_DIRECTIVE_:
Count the lines below that contain the string "kern", and reply with only that number.

◆ ◆ ◆ ◆ ◆ ◆ ◆

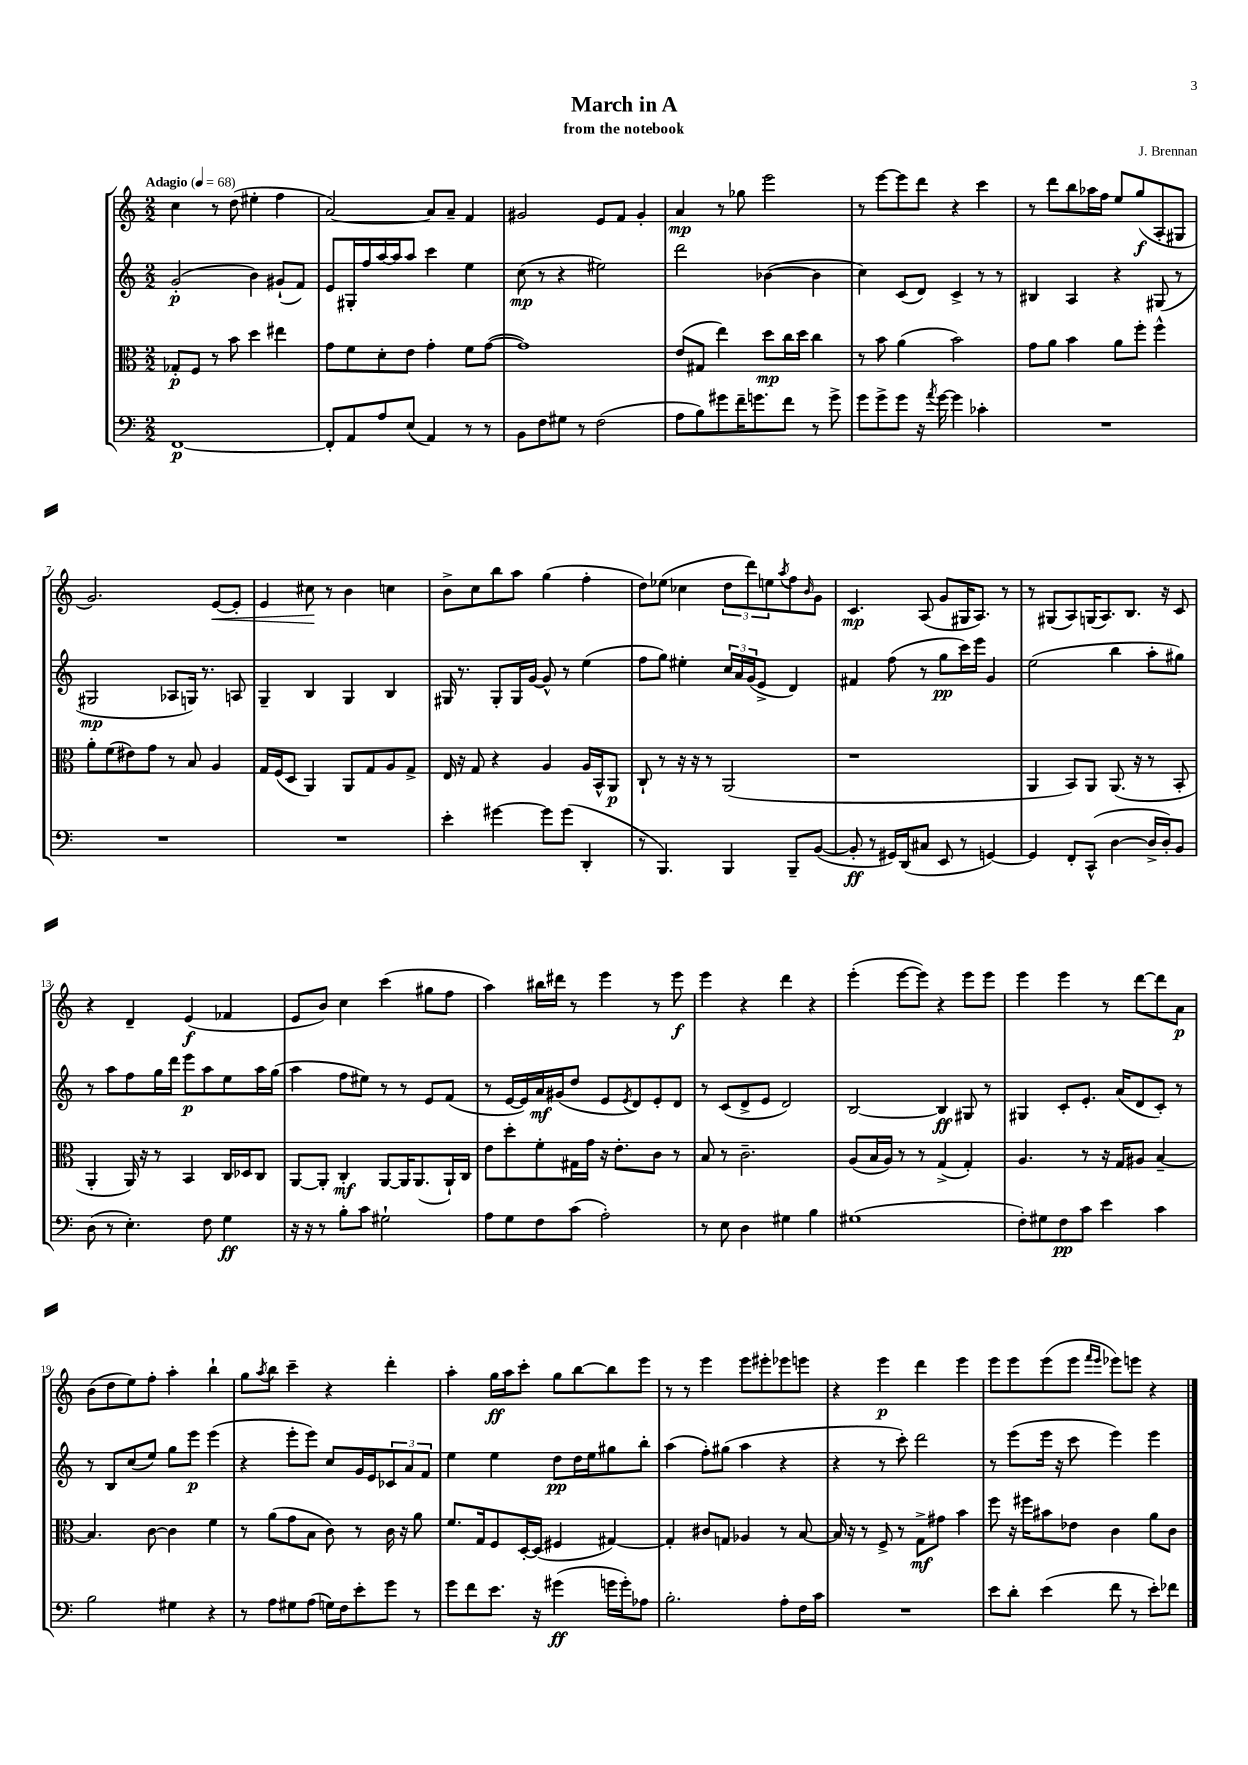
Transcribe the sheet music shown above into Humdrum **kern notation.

**kern	**kern	**kern	**kern
*staff4	*staff3	*staff2	*staff1
*clefF4	*clefC3	*clefG2	*clefG2
*k[]	*k[]	*k[]	*k[]
*M2/2	*M2/2	*M2/2	*M2/2
*MM68	*MM68	*MM68	*MM68
[1FF	8G-'	(2g'	4cc
.	8F	.	.
.	8r	.	8r
.	8b	.	(8dd
.	4dd	4b)	4ee#'
.	4ee#	(8g#`	4ff
.	.	8f)	.
=	=	=	=
8FF']	8g	8e	[2a)
8AA	8f	16G#'	.
.	.	16ff	.
8A	8d'	[16aa	.
.	.	16aa]	.
(8E	8e	8aa	.
4AA)	4g'	4ccc	8a]
.	.	.	8a~
8r	8f	4ee	4f
8r	([8g	.	.
=	=	=	=
8BB	1g])	(8cc	2g#
8F	.	8r	.
8G#	.	4r	.
8r	.	.	.
(2F	.	2ee#)	8e
.	.	.	8f
.	.	.	4g#'
=	=	=	=
8A	(8e	2ddd	4a
8B)	8G#	.	.
8g#	4ee)	.	8r
16f~	.	.	8gg-
8.g	.	.	.
.	8dd	([4b-	2eee
8f	16cc	.	.
.	16dd	.	.
8r	4cc	4b-]	.
8g^	.	.	.
=	=	=	=
8g	8r	4cc)	8r
8g^	8b	.	[8eee
8g	(4a	(8c	8eee]
16r	.	8d)	8ddd
8qa	.	.	.
[16g	.	.	.
4g]	2b)	4c^	4r
4c-'	.	8r	4ccc
.	.	8r	.
=	=	=	=
1r	8g	4B#	8r
.	8a	.	8ddd
.	4b	4A	8bb
.	.	.	16aa-
.	.	.	16ff
.	8a	4r	8ee
.	8ff'	.	(8gg
.	4ff^^	(8G#	8A'
.	.	8r	8G#
=	=	=	=
1r	8a'	2G#	2.g)
.	(8f	.	.
.	8e#)	.	.
.	8g	.	.
.	8r	8A-	.
.	8B	16G)	.
.	.	8.r	.
.	4A	.	[8e
.	.	8A	8e']
=	=	=	=
1r	16G	4G~	4e
.	(16F	.	.
.	8D	.	.
.	4AA)	4B	8cc#
.	.	.	8r
.	8AA	4G	4b
.	8G	.	.
.	8A	4B	4cc
.	8G^	.	.
=	=	=	=
4e'	16E	16G#	8b^
.	16r	8.r	.
.	8G	.	8cc
[4g#	4r	8G#'	8bb
.	.	16G#	8aa
.	.	[16g	.
8g#]	4A	8g^^]	(4gg
(8g#	.	8r	.
4DD'	16A	(4ee	4ff'
.	16BB^^	.	.
.	8AA	.	.
=	=	=	=
8r	8C`	8ff	8dd)
4.BBB)	8r	8gg)	(8ee-
.	16r	4ee#'	4cc-
.	16r	.	.
.	8r	.	.
4BBB	(2AA	24cc	12dd
.	.	24a	.
.	.	(24g	12ddd)
.	.	8e^	.
.	.	.	12ee
.	.	.	8qaa
8BBB~	.	4d)	8ff
.	.	.	16qqb
([8BB	.	.	8g
=	=	=	=
8BB']	1r	4f#	4.c
8r	.	.	.
16GG#)	.	(8ff	.
(16DD	.	.	.
8C#	.	8r	(8A
8EE	.	8gg	8g
8r	.	16ccc)	16G#
.	.	16eee	8.A)
[4GG)	.	4g	.
.	.	.	8r
=	=	=	=
4GG]	4AA	(2ee	8r
.	.	.	(8G#
8FF'	8BB)	.	8A)
(8CC^^	8AA	.	(16G
.	.	.	8.A)
[4D	(8.AA	4bb	.
.	.	.	8.B
.	16r	.	.
16D^]	8r	8aa'	.
16D')	.	.	16r
8BB	8BB'	8gg#)	8c
=	=	=	=
(8D	4AA'	8r	4r
8r	.	8aa	.
4.E')	16AA)	8ff	4d~
.	16r	.	.
.	8r	16gg	.
.	.	16ddd	.
.	4BB	8eee	(4e
8F	.	8aa	.
4G	16C	8ee	4f-
.	16D-	.	.
.	8C	16aa	.
.	.	(16gg	.
=	=	=	=
16r	[8AA	4aa	8e
16r	.	.	.
8r	8AA']	.	8b)
8B'	4C'	8ff	4cc
8c	.	8ee#)	.
2G#`	[8AA	8r	(4ccc
.	16AA]	8r	.
.	(8.AA	.	.
.	.	8e	8gg#
.	16AA`)	(8f	8ff
.	16C	.	.
=	=	=	=
8A	8e	8r	4aa)
8G	8dd'	[16e	.
.	.	16e])	.
8F	8f'	16a	16bb#
.	.	(16g#	16ddd#
(8c	16G#	8dd	8r
.	16g	.	.
2A')	16r	8e	4eee
.	8.e'	.	.
.	.	8qe	.
.	.	8d)	.
.	8c	8e'	8r
.	8r	8d	8eee
=	=	=	=
8r	8B	8r	4eee
8E	8r	(8c	.
4D	2.c~	8d^	4r
.	.	8e	.
4G#	.	2d)	4ddd
4B	.	.	4r
=	=	=	=
(1G#	(8A	[2B	(4eee'
.	16B	.	.
.	16A)	.	.
.	8r	.	[8eee
.	8r	.	8eee])
.	(4G^	4B]	4r
.	4G')	8G#	8eee
.	.	8r	8eee
=	=	=	=
8F')	4.A	4G#	4eee
8G#	.	.	.
8F	.	8c'	4eee
8c	8r	8.e'	.
4e	16r	.	8r
.	16G	(16a	.
.	8A#	8d	[8ddd
4c	[4B~	8c')	8ddd]
.	.	8r	8a
=	=	=	=
2B	4.B]	8r	(8b
.	.	8B	8dd
.	.	(8cc	8ee)
.	[8c	8ee)	8ff'
4G#	4c]	8gg	4aa'
.	.	8eee	.
4r	4f	(4eee	4bb`
=	=	=	=
8r	8r	4r	8gg
.	.	.	8qaa
8A	(8a	.	8bb
8G#	8g	8eee'	4ccc~
(8A	8B	8eee)	.
16G)	8c)	8cc	4r
16F	.	.	.
8e'	8r	16g	.
.	.	16e	.
8g	16c	12c-	4ddd'
.	16r	.	.
.	.	12a	.
8r	8a	.	.
.	.	12f	.
=	=	=	=
8g	8.f	4ee	4aa'
8f	.	.	.
.	16G	.	.
8.e	8F	4ee	16gg
.	.	.	16aa
.	[16D'	.	8ccc'
16r	(16D]	.	.
(4g#	4F#	8dd	8gg
.	.	16dd	[8bb
.	.	16ee	.
16g	[4G#)	8gg#	8bb]
16g')	.	.	.
8A-	.	8bb'	8eee
=	=	=	=
2.B'	4G#']	(4aa	8r
.	.	.	8r
.	8c#	8ff')	4eee
.	8G	(8gg#	.
.	4A-	4aa	8eee
.	.	.	8eee#'
8A'	8r	4r	8eee-
16F	[8B	.	8eee
16c	.	.	.
=	=	=	=
1r	16B]	4r	4r
.	16r	.	.
.	8r	.	.
.	8F^	8r	4eee
.	8r	8ccc')	.
.	8G^	2ddd	4ddd
.	8g#	.	.
.	4b	.	4eee
=	=	=	=
8e	8ff	8r	8eee
8d'	16r	(8eee	8eee
.	16ff#	.	.
(4e	8b#	16eee	(8eee
.	.	16r	.
.	8e-	8ccc	8eee
.	.	.	16qqfff
.	.	.	16qqeee
8f	4c	4eee)	8eee-)
8r	.	.	8eee
8e')	8a	4eee	4r
8f-	8c	.	.
==	==	==	==
*-	*-	*-	*-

◆ ◆ ◆ ◆ ◆ ◆ ◆

_ANSWER BELOW_:
2